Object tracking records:
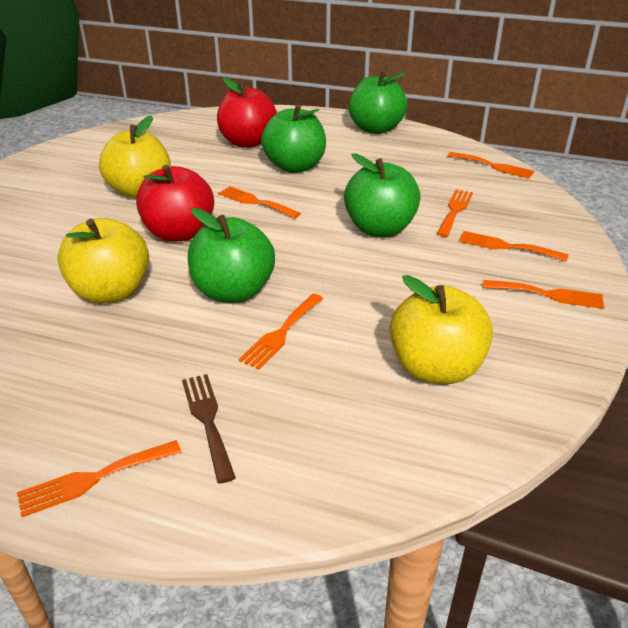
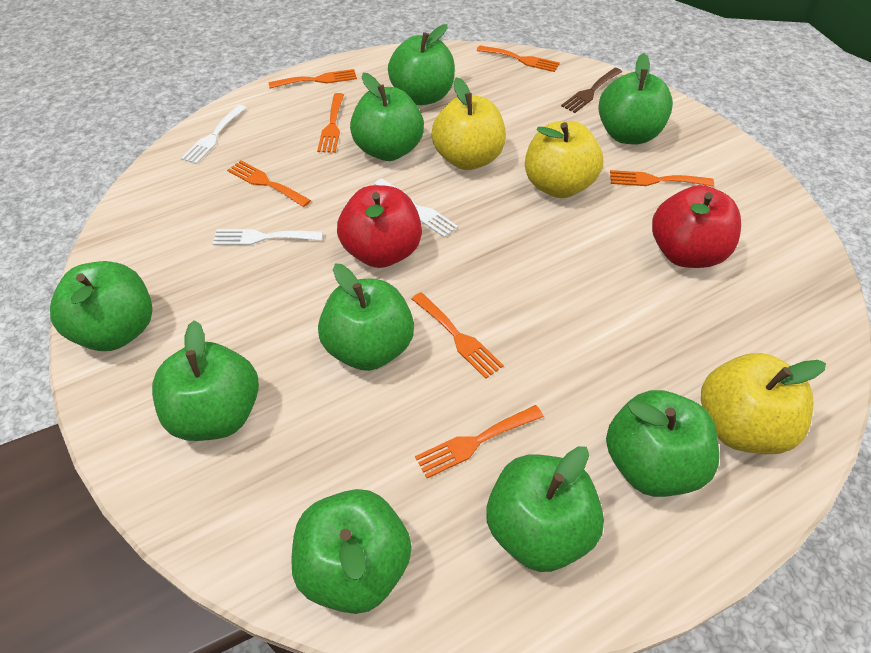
green apple: 4 -> 9
white fork: 0 -> 3

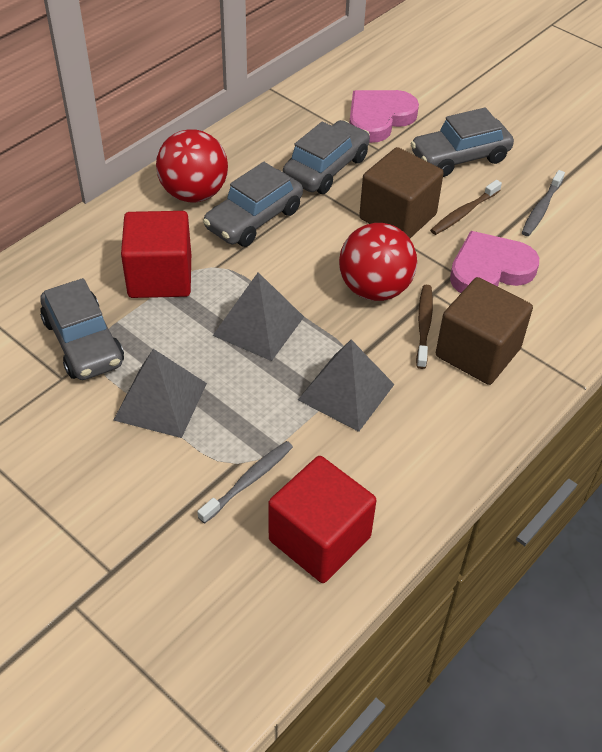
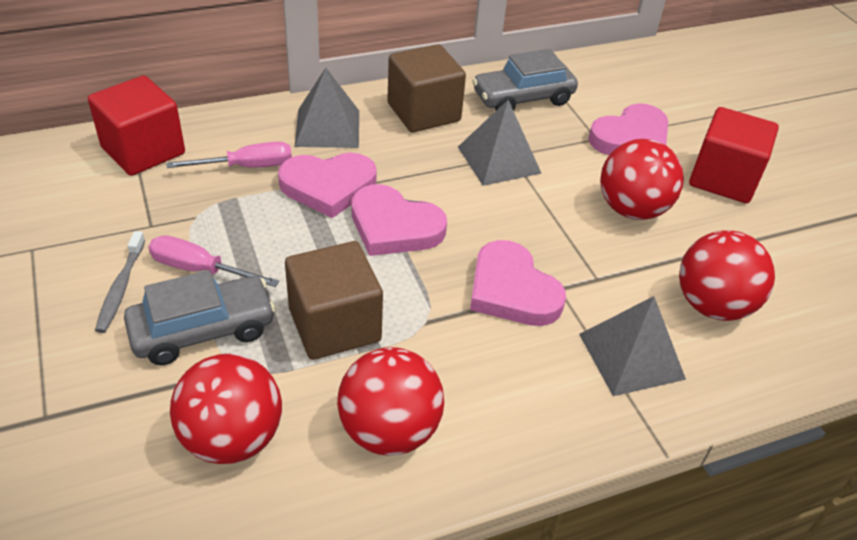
brown toothbrush: 2 -> 0
grey car: 4 -> 2
grey toothbrush: 2 -> 1
pink heart: 2 -> 4
pink screwdriver: 0 -> 2
red ball: 2 -> 4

* **Problem requirements**
After locating the line containing "white fork: 0 -> 3" in the entries above, repeat only it and each later line through the end, exactly, without any pictures.

* **Response area**
white fork: 0 -> 3

brown toothbrush: 2 -> 0
grey car: 4 -> 2
grey toothbrush: 2 -> 1
pink heart: 2 -> 4
pink screwdriver: 0 -> 2
red ball: 2 -> 4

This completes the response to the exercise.